Task goal: Exactly the lines starting at the line containing "white 1x2 brick [156,312,209,421]" and ending at the line containing "none -> yellow 1x2 slope [351,74,411,132]" are to be written out from the listing below, both included.

**** Information shown

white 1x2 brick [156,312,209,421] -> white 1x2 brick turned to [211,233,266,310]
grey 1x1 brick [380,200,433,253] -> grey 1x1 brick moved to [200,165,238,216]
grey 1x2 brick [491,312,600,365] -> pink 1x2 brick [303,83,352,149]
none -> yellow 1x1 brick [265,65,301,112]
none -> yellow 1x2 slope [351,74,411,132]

********
**** Information shown

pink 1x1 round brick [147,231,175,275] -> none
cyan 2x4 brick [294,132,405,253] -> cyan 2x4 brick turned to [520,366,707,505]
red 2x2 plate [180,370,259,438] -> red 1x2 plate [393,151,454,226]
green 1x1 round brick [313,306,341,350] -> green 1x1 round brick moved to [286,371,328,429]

********

Output of the exercise:
white 1x2 brick [156,312,209,421] -> white 1x2 brick turned to [211,233,266,310]
grey 1x1 brick [380,200,433,253] -> grey 1x1 brick moved to [200,165,238,216]
grey 1x2 brick [491,312,600,365] -> pink 1x2 brick [303,83,352,149]
none -> yellow 1x1 brick [265,65,301,112]
none -> yellow 1x2 slope [351,74,411,132]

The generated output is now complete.